From the data that follows, print exactly the lines starting at the one containing "Answer in <instances>...</instances>." and ending at the one containing "Subject: **benign epithelium**."; include both of them and nothing more.

### Record list
** begin **

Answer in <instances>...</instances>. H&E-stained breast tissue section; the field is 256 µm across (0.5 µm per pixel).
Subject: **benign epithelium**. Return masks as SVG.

** end **
** begin **

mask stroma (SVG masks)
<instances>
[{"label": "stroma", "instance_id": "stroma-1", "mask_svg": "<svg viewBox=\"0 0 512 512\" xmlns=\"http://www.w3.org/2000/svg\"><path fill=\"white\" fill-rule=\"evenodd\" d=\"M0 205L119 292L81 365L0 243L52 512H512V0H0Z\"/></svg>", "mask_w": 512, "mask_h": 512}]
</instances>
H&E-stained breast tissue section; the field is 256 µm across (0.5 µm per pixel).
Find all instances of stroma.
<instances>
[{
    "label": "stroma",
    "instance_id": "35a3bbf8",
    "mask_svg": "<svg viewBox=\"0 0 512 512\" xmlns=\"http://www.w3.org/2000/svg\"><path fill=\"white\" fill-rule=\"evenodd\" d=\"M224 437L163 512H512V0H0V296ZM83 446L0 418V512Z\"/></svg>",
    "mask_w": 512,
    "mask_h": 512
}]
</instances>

** end **

### Response to the exercise
Answer in <instances>...</instances>. H&E-stained breast tissue section; the field is 256 µm across (0.5 µm per pixel).
Subject: **benign epithelium**. Return masks as SVG.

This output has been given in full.